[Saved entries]
- Opening Delimiter -

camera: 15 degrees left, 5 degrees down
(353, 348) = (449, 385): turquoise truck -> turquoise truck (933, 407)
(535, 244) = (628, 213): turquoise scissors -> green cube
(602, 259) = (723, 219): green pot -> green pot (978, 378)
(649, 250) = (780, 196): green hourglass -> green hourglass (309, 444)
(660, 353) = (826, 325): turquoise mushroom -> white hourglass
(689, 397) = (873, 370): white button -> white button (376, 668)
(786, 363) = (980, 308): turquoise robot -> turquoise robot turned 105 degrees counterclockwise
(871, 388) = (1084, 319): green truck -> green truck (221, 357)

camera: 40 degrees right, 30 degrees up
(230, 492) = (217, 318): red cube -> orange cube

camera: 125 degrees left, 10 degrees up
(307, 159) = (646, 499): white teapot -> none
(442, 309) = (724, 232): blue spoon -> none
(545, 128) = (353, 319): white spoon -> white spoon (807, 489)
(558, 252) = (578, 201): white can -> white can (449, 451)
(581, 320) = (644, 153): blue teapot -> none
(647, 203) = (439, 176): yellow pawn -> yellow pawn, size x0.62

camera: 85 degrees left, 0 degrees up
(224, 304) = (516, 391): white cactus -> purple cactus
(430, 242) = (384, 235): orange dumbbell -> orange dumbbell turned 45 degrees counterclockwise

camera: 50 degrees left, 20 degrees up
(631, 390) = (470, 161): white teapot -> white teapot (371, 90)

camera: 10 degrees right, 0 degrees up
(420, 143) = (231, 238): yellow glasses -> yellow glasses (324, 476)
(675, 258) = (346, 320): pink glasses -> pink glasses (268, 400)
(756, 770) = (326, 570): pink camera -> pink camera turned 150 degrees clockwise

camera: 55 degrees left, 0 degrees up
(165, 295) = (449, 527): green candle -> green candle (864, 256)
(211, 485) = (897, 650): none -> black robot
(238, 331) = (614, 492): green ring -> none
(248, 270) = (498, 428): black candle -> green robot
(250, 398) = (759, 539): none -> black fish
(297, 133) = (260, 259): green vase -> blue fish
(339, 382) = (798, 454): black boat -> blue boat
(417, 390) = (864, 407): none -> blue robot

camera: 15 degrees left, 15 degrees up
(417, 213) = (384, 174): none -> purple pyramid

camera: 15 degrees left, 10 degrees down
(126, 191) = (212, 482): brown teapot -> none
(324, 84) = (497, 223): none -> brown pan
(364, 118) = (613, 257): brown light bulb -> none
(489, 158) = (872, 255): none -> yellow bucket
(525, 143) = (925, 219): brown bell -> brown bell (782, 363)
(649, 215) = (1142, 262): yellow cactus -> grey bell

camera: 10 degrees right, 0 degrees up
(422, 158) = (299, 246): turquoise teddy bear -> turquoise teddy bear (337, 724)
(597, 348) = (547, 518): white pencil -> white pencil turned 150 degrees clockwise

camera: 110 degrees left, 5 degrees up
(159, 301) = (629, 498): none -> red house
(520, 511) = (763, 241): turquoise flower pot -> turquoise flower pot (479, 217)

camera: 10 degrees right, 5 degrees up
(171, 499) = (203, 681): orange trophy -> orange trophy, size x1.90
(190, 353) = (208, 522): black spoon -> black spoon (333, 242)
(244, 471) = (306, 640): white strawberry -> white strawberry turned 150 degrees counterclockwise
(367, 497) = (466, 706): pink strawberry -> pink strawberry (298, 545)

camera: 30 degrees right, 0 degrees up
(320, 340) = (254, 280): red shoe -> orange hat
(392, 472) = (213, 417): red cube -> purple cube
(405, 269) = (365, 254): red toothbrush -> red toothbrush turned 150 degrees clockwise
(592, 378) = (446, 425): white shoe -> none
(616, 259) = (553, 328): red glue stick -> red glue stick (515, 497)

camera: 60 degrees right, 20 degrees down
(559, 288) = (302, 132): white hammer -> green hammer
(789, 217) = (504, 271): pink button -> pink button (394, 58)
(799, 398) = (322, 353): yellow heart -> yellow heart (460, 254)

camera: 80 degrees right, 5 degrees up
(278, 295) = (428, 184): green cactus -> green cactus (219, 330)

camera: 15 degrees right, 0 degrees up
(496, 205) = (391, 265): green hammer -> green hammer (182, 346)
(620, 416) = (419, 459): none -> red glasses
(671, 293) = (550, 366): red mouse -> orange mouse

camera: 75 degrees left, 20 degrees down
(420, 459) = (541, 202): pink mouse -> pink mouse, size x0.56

- Closing Delimiter -

§ Task prompt:
What is needed is every line from the data above that includes the string "counterclockwise", copied out.

§ Response to this exercise:
(786, 363) = (980, 308): turquoise robot -> turquoise robot turned 105 degrees counterclockwise
(430, 242) = (384, 235): orange dumbbell -> orange dumbbell turned 45 degrees counterclockwise
(244, 471) = (306, 640): white strawberry -> white strawberry turned 150 degrees counterclockwise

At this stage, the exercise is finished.